** EXERCISE OBJECTIVE **
Transcribe the data exactly. Pictures stay out.

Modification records
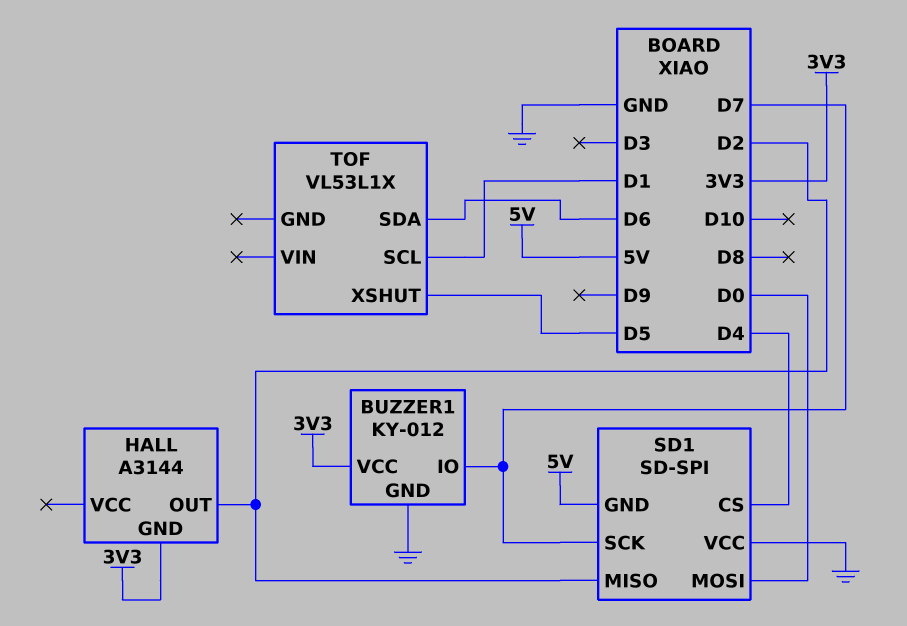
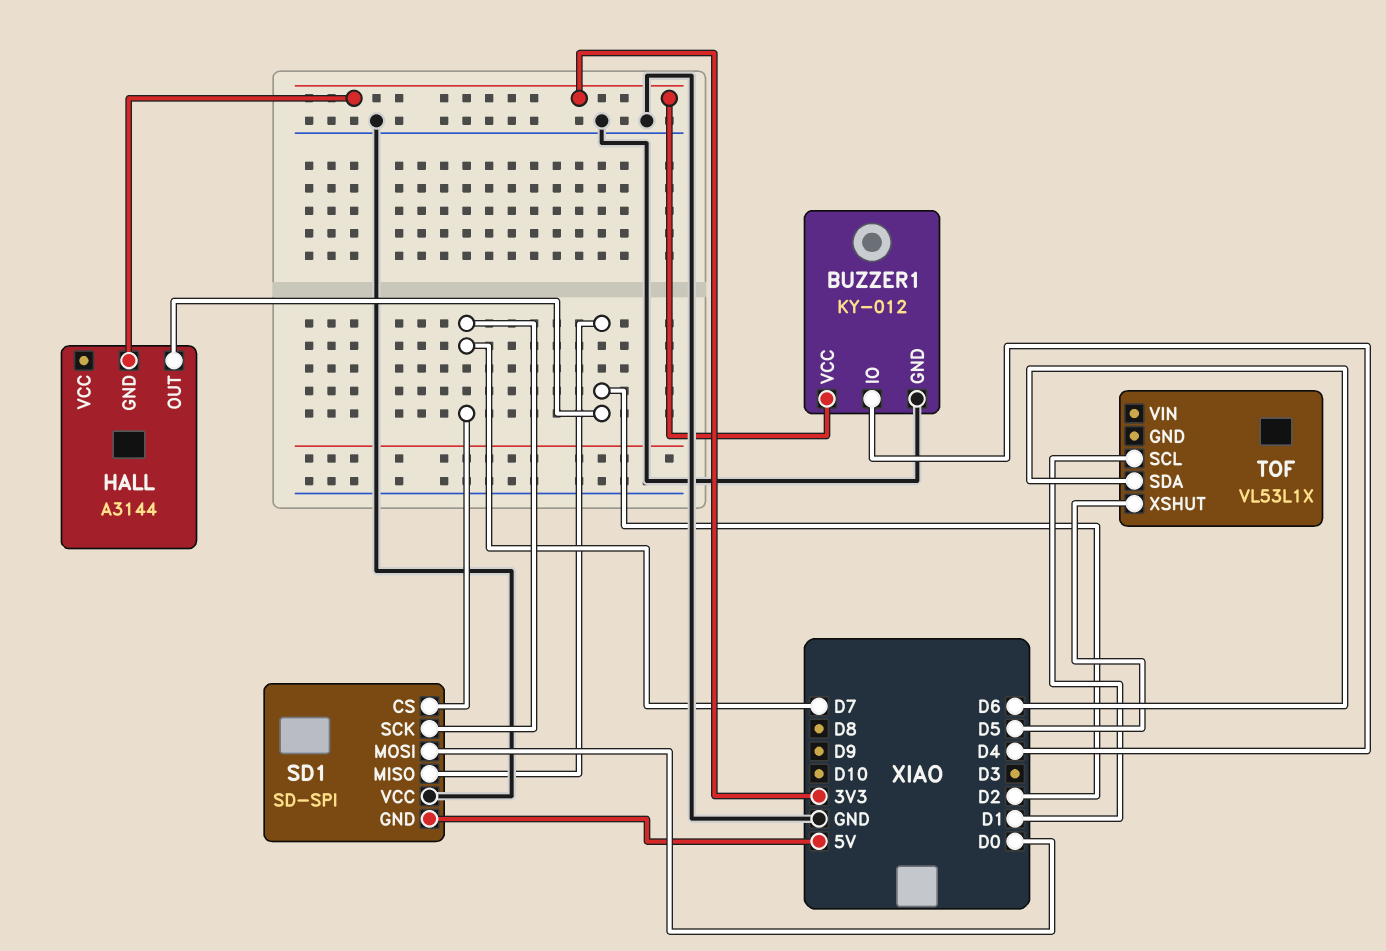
BUZZER1 pin IO: D7 -> D4
SD1 pin CS: D4 -> D7

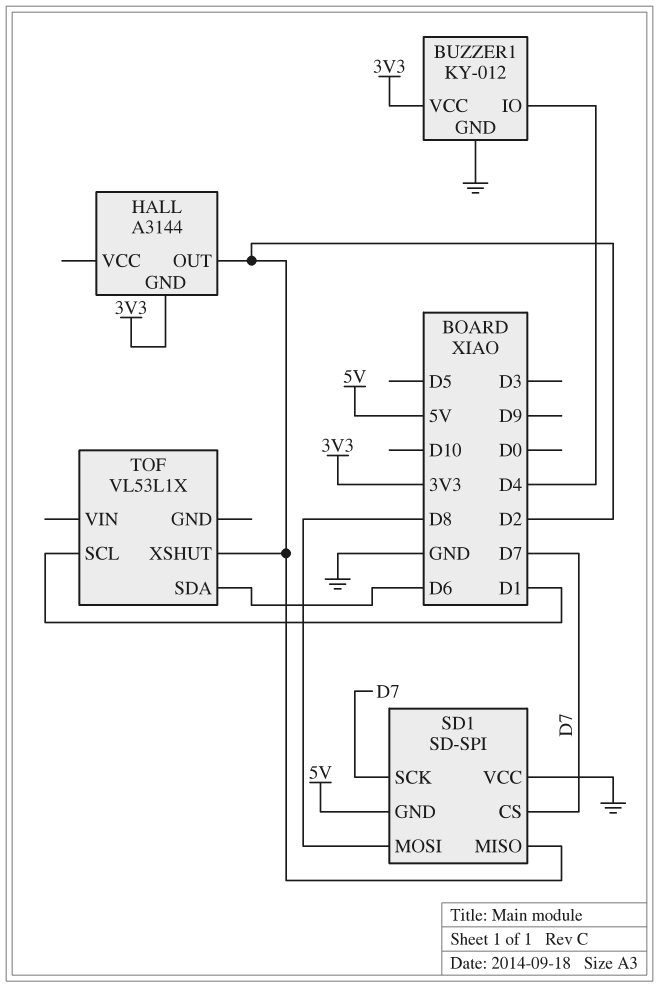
SD1 pin MOSI: D0 -> D8
TOF pin XSHUT: D5 -> D2

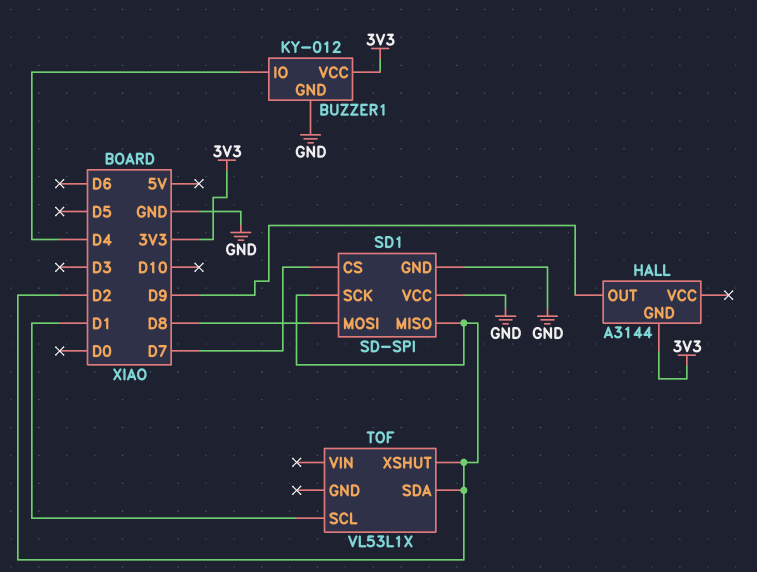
HALL pin OUT: D2 -> D9
SD1 pin GND: 5V -> GND
SD1 pin SCK: D7 -> D2
TOF pin SDA: D6 -> D2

** SOLUTION TO THE PROBLEM **
BUZZER1 pin IO: D7 -> D4
SD1 pin CS: D4 -> D7

SD1 pin MOSI: D0 -> D8
TOF pin XSHUT: D5 -> D2

HALL pin OUT: D2 -> D9
SD1 pin GND: 5V -> GND
SD1 pin SCK: D7 -> D2
TOF pin SDA: D6 -> D2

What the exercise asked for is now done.